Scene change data
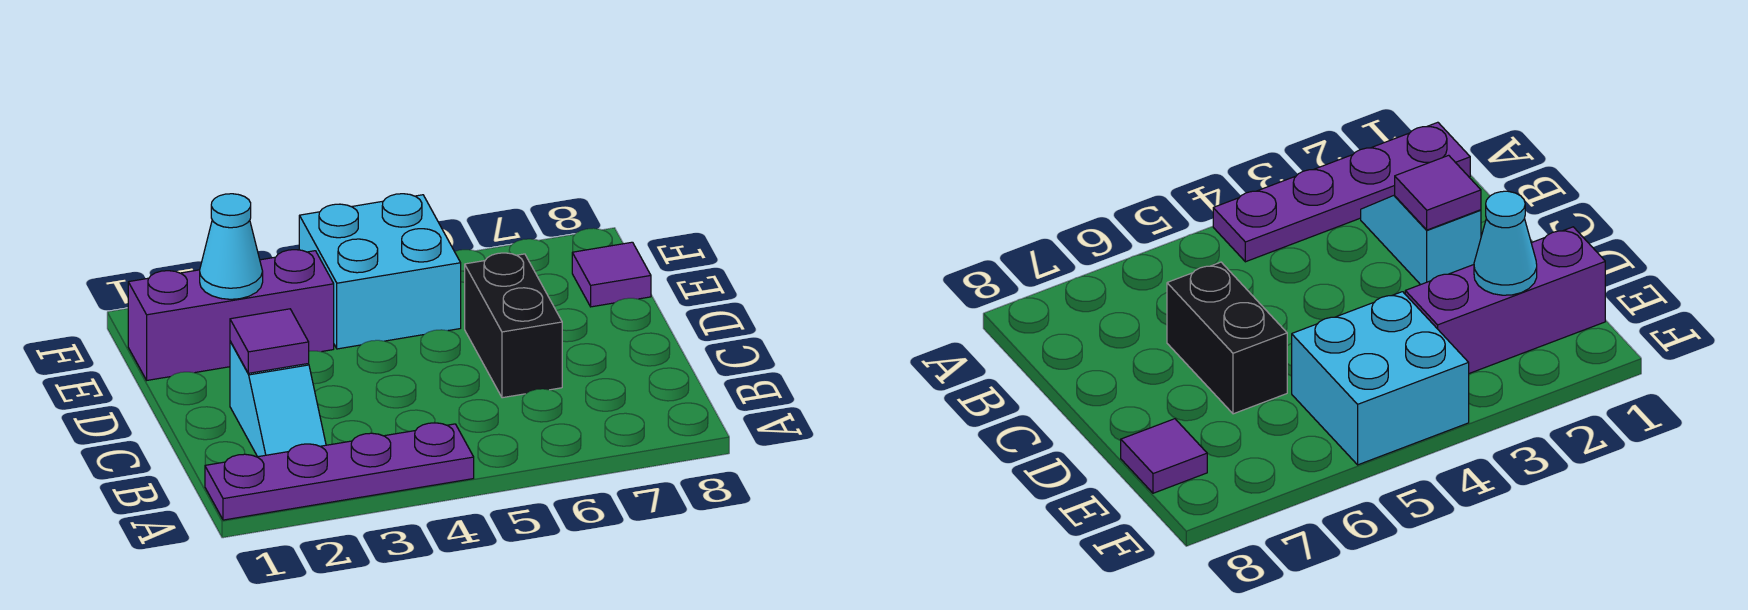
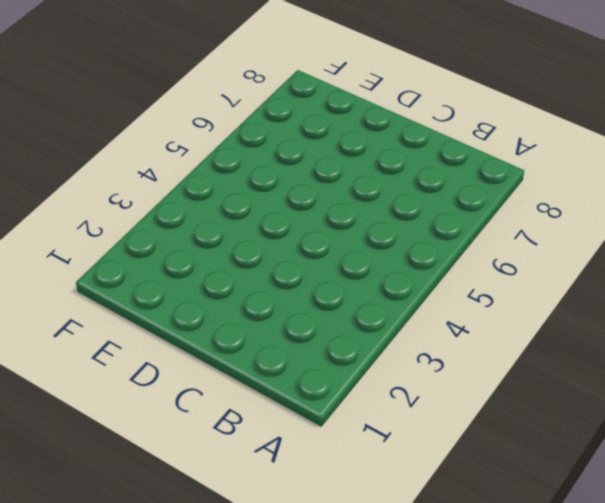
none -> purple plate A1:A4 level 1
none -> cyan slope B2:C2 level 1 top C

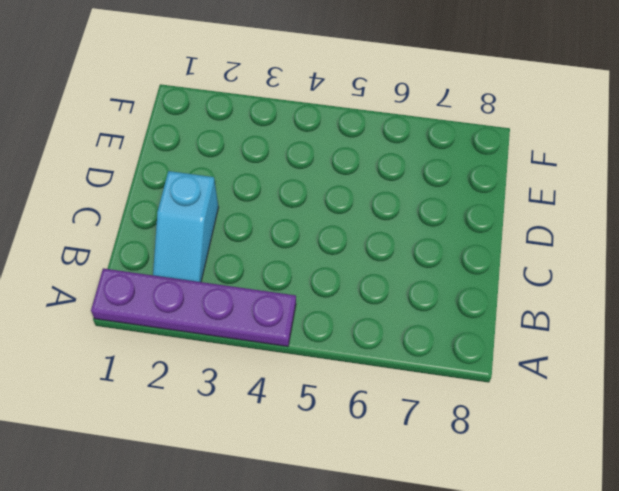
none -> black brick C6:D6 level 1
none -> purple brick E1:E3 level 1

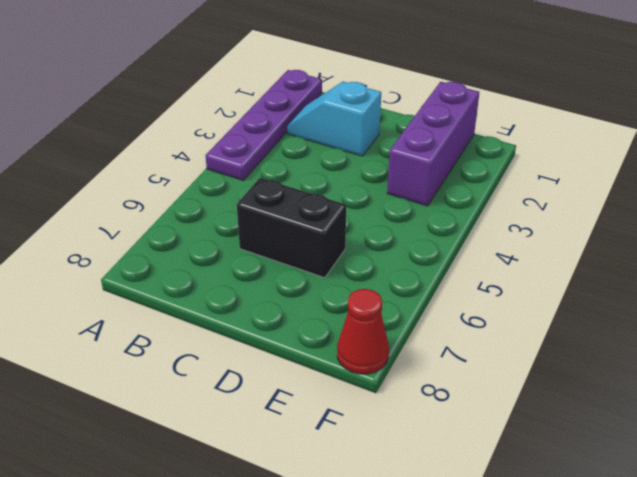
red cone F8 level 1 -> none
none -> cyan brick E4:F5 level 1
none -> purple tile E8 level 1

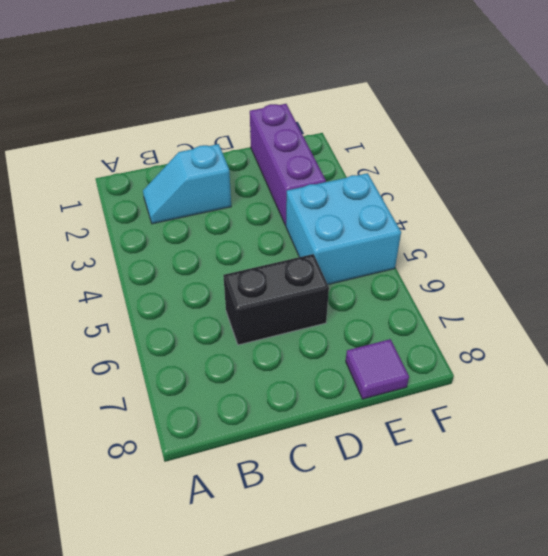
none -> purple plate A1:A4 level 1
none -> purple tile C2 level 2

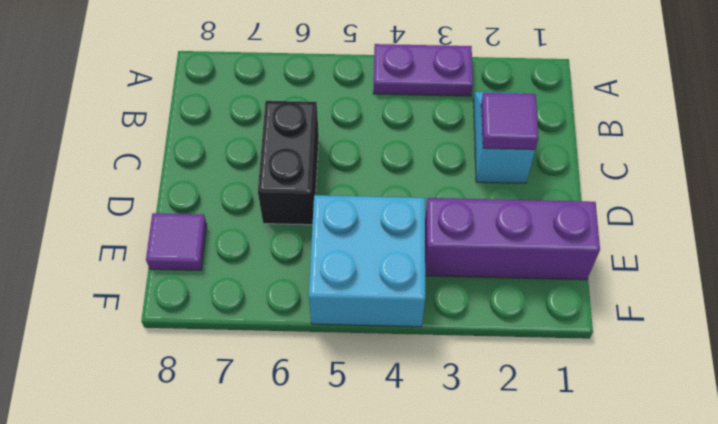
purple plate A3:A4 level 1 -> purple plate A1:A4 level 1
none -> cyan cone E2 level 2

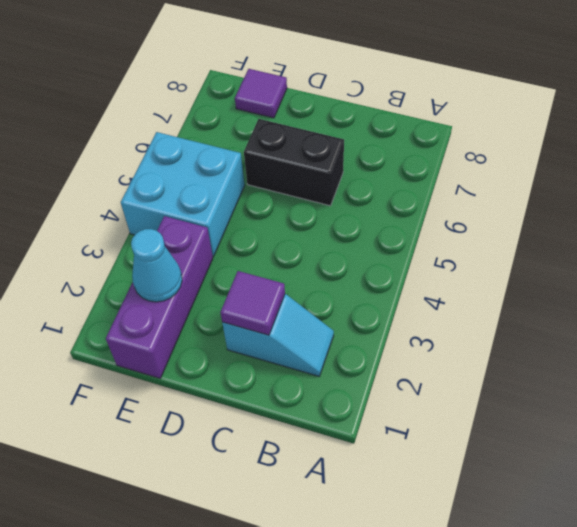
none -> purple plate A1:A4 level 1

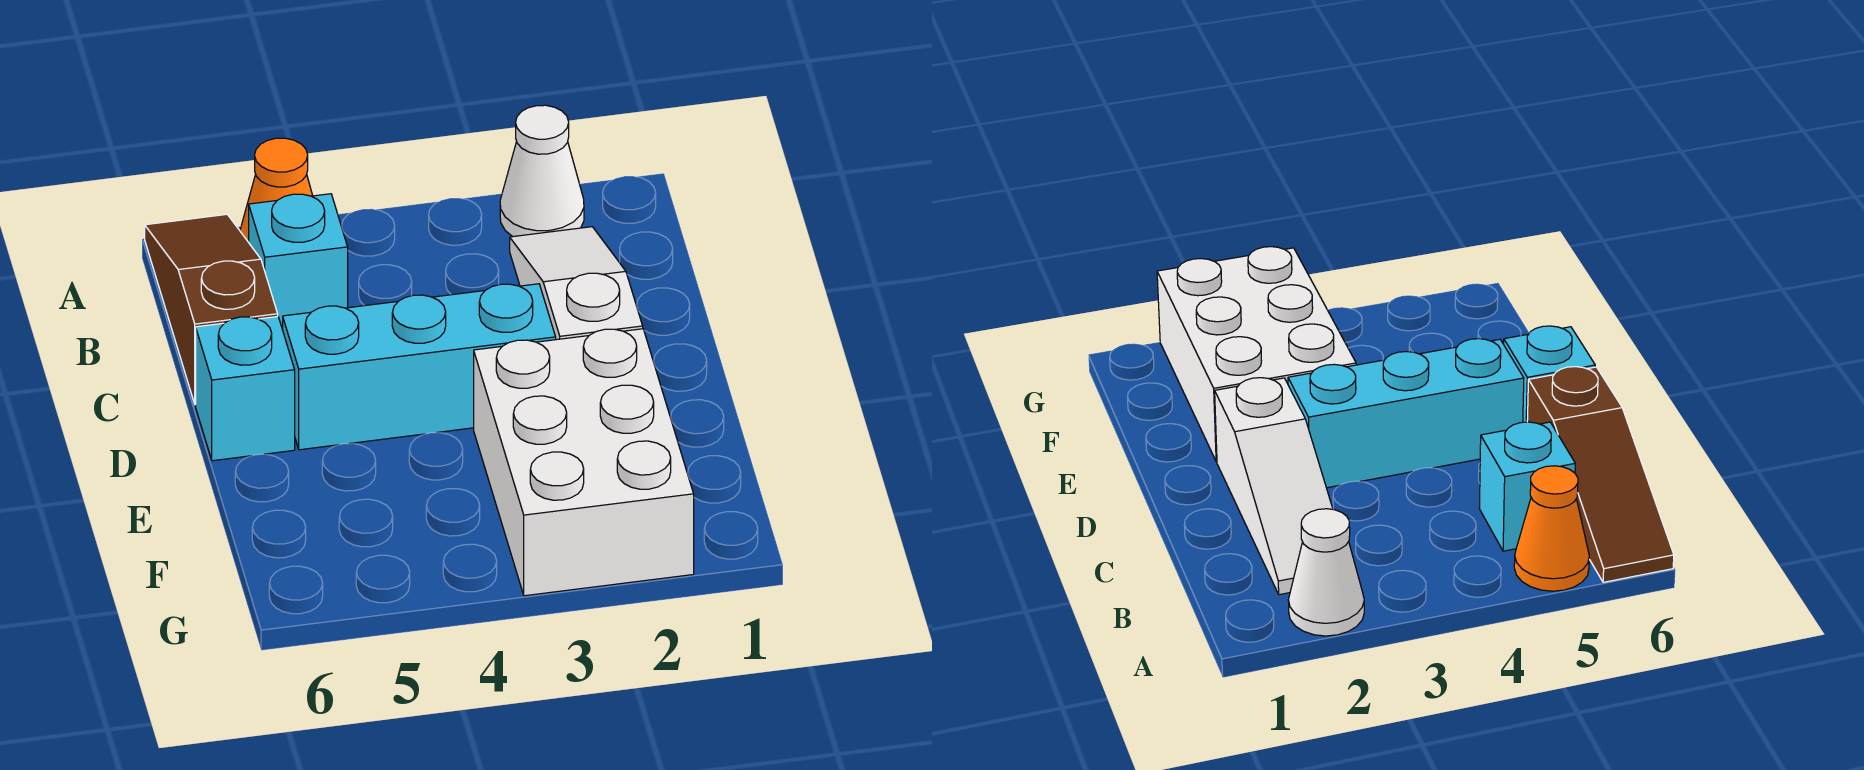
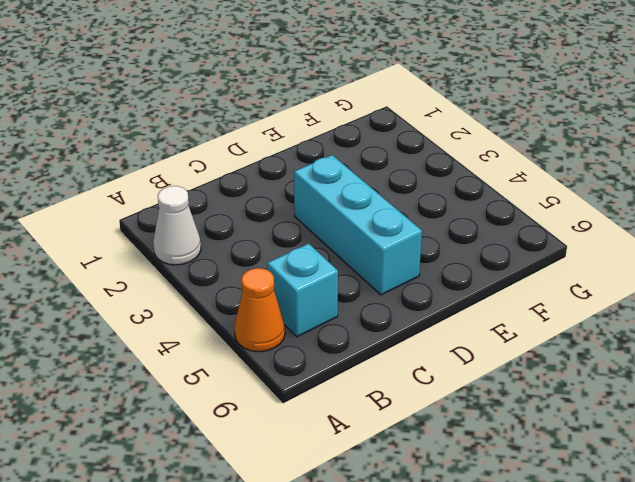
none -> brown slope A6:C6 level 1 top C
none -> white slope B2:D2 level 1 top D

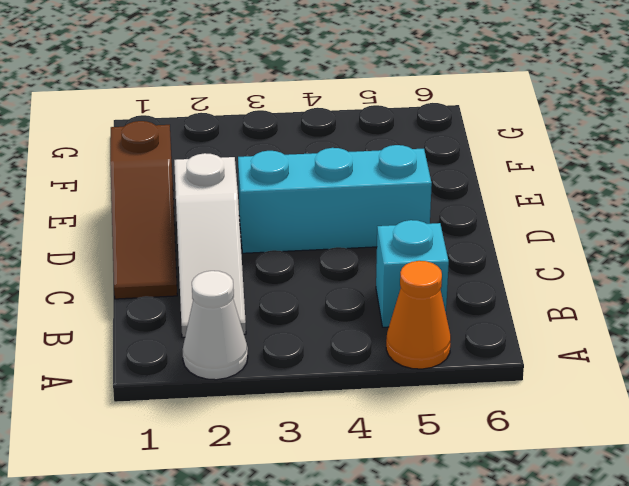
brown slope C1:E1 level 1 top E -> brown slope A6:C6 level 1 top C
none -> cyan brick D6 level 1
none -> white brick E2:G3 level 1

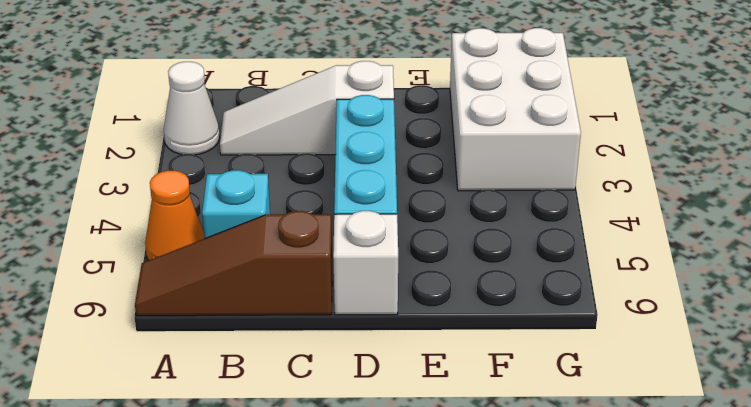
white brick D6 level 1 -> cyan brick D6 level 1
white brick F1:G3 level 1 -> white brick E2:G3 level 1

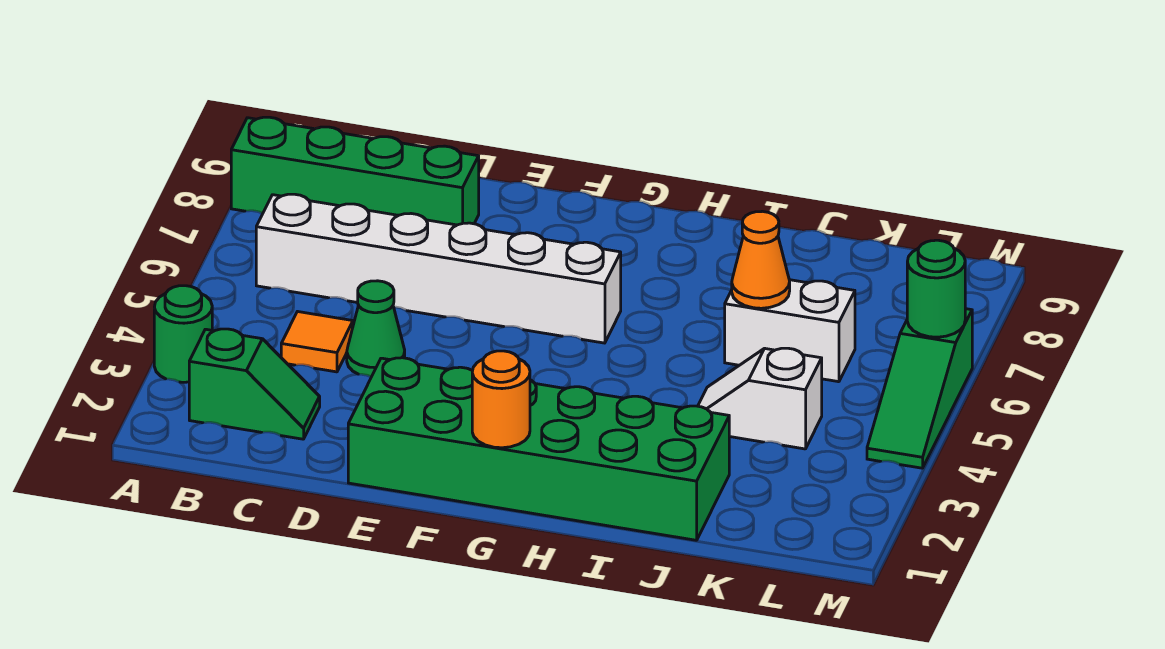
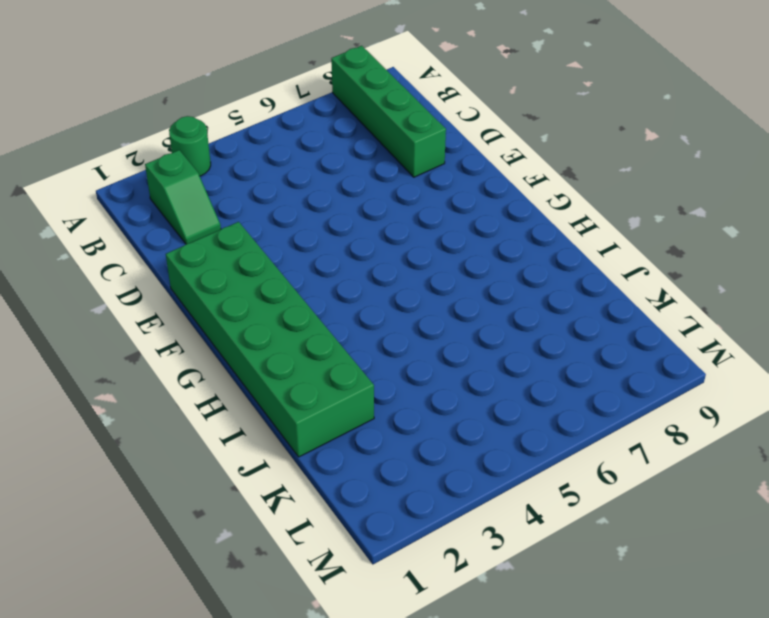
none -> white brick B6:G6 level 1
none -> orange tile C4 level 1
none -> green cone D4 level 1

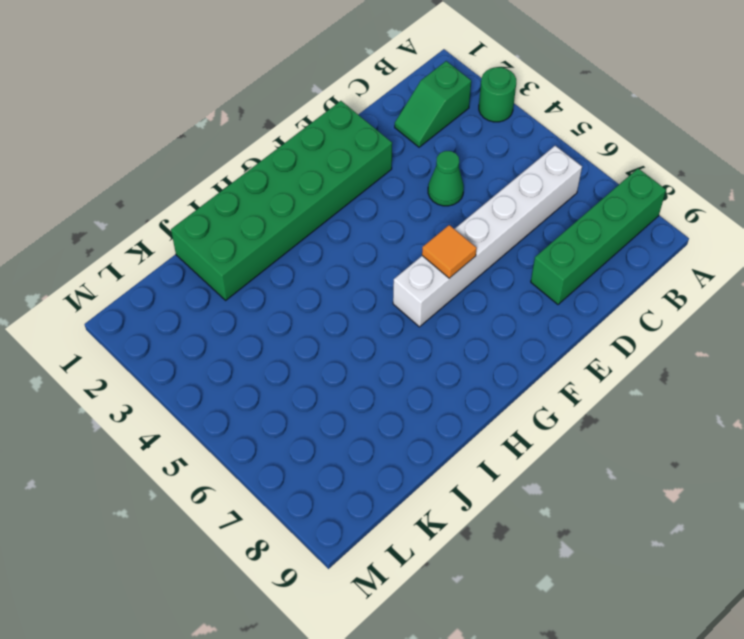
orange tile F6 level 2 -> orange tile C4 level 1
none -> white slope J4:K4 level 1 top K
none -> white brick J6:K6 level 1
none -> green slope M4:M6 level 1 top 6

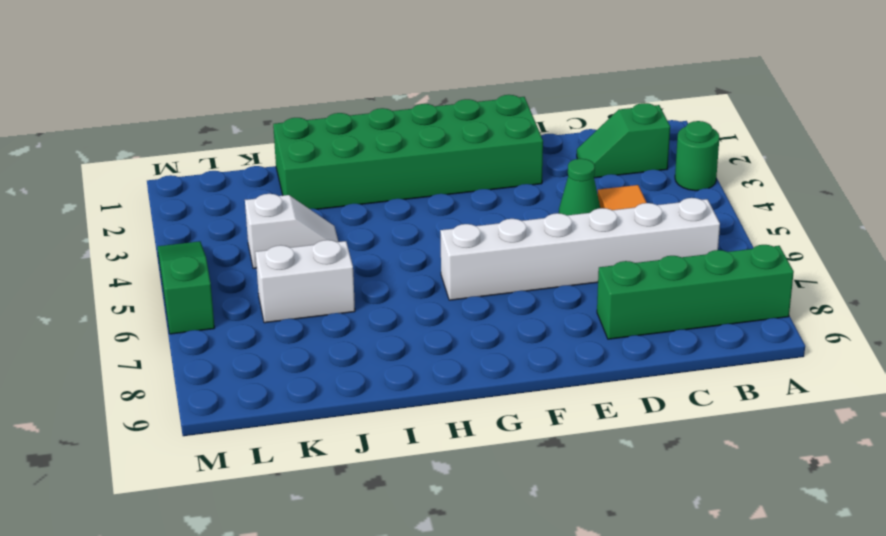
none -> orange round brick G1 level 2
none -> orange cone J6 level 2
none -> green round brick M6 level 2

* [Task] Retype all the data exactly. Omit pictures.

* [Answer box]
none -> purple plate A1:A4 level 1
none -> cyan slope B2:C2 level 1 top C

none -> black brick C6:D6 level 1
none -> purple brick E1:E3 level 1

red cone F8 level 1 -> none
none -> cyan brick E4:F5 level 1
none -> purple tile E8 level 1

none -> purple plate A1:A4 level 1
none -> purple tile C2 level 2

purple plate A3:A4 level 1 -> purple plate A1:A4 level 1
none -> cyan cone E2 level 2

none -> purple plate A1:A4 level 1

none -> brown slope A6:C6 level 1 top C
none -> white slope B2:D2 level 1 top D

brown slope C1:E1 level 1 top E -> brown slope A6:C6 level 1 top C
none -> cyan brick D6 level 1
none -> white brick E2:G3 level 1

white brick D6 level 1 -> cyan brick D6 level 1
white brick F1:G3 level 1 -> white brick E2:G3 level 1

none -> white brick B6:G6 level 1
none -> orange tile C4 level 1
none -> green cone D4 level 1

orange tile F6 level 2 -> orange tile C4 level 1
none -> white slope J4:K4 level 1 top K
none -> white brick J6:K6 level 1
none -> green slope M4:M6 level 1 top 6

none -> orange round brick G1 level 2
none -> orange cone J6 level 2
none -> green round brick M6 level 2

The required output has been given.